(COLLECTED MATERIAL):
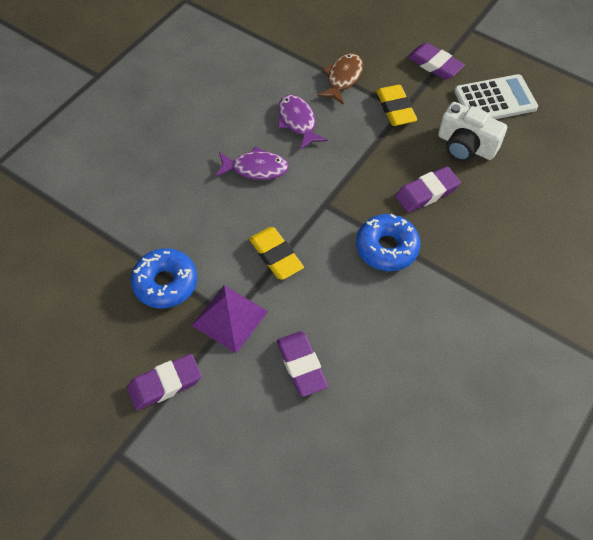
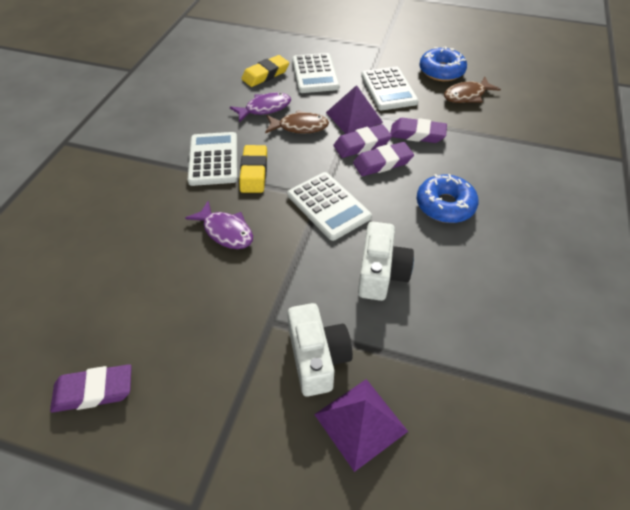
brown fish: 1 -> 2
purple pyramid: 1 -> 2
white calculator: 1 -> 4
white camera: 1 -> 2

(DIRECTIONS): Copy all the lines of data exactly as they appear, dropping any images.

(COMPLETED EXERCISE):
brown fish: 1 -> 2
purple pyramid: 1 -> 2
white calculator: 1 -> 4
white camera: 1 -> 2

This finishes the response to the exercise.